| AVAILABLE RECORDS |
======

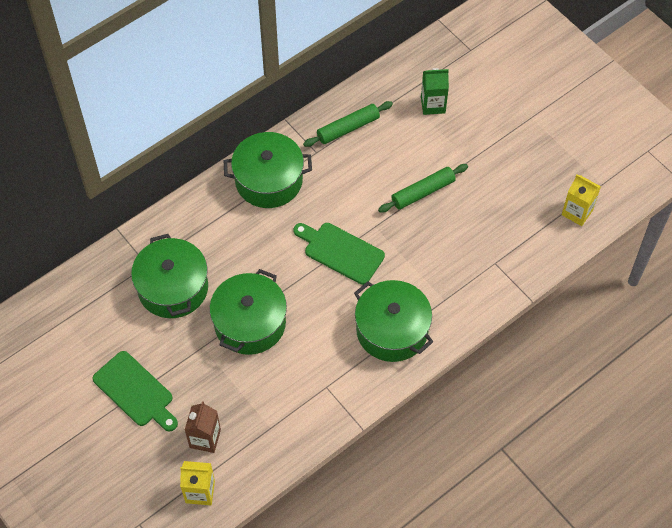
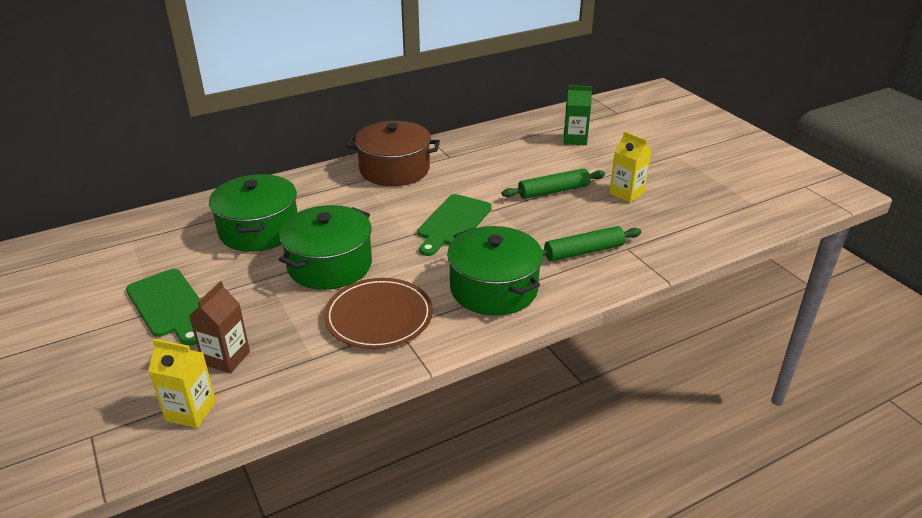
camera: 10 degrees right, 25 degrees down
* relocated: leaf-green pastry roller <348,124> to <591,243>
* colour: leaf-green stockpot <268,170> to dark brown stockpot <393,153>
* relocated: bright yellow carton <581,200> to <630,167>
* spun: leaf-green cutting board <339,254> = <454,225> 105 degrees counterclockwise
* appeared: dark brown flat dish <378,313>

======

| AIM OF THE EXERCISE |
Everything from the line with "105 degrees counterclockwise" through the end of the listing, both ends included, needs to be transcribed exactly, with no other lines.

| EXERCISE RESULT |
* spun: leaf-green cutting board <339,254> = <454,225> 105 degrees counterclockwise
* appeared: dark brown flat dish <378,313>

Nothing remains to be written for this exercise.